### EXERCISE PROMPT
Produce as output only the lines below starting at the line with "C101: 1.5uF (plus" and continuing through the line with "RV101: 1M (GND, VA, wiper", each one exactly as written.
══ INFORMATION SHOWN
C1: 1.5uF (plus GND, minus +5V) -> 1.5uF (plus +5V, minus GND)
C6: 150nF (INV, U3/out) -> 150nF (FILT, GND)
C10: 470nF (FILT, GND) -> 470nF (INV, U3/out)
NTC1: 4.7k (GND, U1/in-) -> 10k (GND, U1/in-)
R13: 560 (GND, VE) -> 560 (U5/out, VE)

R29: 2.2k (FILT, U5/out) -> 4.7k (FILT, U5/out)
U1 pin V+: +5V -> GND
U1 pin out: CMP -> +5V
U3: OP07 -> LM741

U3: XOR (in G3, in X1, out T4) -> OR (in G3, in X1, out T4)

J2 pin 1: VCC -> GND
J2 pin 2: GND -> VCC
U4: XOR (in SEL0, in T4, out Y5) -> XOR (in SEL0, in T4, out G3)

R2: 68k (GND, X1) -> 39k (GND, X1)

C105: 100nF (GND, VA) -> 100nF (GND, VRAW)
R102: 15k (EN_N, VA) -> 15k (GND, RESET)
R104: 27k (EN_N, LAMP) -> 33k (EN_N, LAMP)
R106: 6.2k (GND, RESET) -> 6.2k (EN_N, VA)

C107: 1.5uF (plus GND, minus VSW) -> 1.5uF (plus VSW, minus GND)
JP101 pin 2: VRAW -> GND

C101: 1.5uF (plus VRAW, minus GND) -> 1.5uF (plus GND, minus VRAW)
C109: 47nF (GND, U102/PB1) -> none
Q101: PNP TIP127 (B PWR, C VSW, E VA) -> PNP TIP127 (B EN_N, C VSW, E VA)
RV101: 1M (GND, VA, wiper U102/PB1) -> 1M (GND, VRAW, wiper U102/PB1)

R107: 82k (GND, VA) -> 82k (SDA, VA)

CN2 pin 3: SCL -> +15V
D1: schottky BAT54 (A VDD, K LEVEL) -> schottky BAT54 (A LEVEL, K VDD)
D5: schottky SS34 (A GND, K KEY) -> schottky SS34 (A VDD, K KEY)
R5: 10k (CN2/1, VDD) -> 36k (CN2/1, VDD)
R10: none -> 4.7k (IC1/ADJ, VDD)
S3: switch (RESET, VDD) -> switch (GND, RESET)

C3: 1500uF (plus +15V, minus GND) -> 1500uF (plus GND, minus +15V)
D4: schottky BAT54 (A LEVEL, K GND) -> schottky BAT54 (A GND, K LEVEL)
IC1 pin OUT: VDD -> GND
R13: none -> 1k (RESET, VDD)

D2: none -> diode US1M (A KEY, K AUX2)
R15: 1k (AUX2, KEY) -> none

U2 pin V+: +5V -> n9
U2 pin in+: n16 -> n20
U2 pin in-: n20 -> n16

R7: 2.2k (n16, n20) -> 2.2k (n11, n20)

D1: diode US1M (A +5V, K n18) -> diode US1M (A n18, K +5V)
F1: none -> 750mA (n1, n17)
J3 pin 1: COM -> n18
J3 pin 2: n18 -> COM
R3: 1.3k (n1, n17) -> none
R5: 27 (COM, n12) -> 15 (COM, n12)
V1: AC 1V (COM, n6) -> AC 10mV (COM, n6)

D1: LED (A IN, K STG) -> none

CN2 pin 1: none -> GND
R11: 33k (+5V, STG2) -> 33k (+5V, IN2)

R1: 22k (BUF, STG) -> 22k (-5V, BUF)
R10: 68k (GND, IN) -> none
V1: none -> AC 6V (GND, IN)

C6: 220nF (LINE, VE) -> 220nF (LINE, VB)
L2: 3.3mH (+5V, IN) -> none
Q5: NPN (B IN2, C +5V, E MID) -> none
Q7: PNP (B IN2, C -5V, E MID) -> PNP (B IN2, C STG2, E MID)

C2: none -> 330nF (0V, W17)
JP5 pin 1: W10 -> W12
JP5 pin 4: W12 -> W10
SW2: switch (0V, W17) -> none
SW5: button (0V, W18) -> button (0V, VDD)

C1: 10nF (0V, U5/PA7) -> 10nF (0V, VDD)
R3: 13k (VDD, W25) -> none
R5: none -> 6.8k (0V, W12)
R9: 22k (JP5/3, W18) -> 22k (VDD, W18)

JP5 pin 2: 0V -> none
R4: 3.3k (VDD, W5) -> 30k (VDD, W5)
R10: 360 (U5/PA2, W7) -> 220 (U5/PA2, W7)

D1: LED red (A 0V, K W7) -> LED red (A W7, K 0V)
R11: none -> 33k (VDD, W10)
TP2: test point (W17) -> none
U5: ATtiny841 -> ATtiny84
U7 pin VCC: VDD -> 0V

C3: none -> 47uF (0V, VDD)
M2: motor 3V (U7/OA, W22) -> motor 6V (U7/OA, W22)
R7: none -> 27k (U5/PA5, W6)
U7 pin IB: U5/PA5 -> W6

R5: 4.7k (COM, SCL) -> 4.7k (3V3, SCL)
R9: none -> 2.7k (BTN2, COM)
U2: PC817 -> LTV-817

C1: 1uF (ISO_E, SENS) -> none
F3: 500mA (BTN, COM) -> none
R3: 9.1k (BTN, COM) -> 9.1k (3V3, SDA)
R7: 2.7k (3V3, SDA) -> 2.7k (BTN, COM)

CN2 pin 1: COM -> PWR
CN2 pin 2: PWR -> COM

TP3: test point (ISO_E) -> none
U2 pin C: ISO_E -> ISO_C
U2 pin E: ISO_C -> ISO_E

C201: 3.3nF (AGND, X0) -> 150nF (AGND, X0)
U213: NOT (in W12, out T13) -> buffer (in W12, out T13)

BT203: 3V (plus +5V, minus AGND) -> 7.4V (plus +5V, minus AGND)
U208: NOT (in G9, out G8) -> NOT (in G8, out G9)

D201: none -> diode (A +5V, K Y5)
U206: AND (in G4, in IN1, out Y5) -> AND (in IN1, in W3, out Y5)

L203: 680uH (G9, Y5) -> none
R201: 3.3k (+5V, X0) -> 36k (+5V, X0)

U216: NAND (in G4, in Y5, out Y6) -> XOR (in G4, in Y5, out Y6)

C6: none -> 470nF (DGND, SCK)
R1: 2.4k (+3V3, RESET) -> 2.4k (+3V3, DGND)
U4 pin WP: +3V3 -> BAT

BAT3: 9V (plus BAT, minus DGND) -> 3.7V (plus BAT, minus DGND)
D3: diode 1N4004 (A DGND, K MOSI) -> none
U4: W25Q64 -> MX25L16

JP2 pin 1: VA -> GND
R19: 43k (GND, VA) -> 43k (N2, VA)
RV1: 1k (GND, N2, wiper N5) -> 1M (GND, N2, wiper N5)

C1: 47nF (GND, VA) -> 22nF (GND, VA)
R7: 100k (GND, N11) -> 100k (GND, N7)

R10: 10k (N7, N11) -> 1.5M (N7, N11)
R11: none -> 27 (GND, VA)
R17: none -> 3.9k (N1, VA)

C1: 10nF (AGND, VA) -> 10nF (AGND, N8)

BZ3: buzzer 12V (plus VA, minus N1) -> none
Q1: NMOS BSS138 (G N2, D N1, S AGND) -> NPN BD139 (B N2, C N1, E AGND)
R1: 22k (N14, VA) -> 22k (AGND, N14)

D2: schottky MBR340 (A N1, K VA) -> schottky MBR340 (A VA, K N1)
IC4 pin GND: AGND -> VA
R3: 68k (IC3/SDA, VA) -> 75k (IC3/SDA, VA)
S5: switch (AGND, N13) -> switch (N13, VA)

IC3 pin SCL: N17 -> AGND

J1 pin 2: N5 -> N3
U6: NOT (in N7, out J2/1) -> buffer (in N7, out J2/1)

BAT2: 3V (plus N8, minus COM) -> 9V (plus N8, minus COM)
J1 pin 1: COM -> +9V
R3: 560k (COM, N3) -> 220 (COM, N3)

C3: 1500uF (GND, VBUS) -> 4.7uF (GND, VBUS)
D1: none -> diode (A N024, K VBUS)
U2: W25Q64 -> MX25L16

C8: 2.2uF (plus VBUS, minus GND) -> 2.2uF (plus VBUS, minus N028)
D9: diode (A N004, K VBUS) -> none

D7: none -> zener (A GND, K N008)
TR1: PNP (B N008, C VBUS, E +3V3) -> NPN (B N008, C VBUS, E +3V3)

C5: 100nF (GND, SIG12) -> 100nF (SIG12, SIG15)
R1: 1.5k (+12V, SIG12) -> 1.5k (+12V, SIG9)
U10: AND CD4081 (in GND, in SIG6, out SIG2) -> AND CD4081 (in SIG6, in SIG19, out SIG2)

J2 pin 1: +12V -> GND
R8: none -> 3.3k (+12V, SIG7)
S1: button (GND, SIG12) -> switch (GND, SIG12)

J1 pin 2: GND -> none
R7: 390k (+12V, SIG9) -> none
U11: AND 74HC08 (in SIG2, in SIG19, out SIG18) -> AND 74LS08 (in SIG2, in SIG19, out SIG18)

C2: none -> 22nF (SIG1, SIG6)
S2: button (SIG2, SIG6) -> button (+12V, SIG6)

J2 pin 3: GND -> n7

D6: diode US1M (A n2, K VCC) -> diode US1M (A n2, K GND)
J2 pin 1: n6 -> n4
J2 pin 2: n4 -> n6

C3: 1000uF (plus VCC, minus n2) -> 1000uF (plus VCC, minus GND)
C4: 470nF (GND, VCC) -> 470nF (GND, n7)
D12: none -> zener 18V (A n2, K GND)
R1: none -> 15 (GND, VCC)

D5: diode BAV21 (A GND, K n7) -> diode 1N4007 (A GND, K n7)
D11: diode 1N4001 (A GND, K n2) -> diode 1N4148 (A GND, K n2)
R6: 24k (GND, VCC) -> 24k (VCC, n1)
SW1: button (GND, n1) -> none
════
### WRITTEN RESPONSE
C101: 1.5uF (plus VRAW, minus GND) -> 1.5uF (plus GND, minus VRAW)
C109: 47nF (GND, U102/PB1) -> none
Q101: PNP TIP127 (B PWR, C VSW, E VA) -> PNP TIP127 (B EN_N, C VSW, E VA)
RV101: 1M (GND, VA, wiper U102/PB1) -> 1M (GND, VRAW, wiper U102/PB1)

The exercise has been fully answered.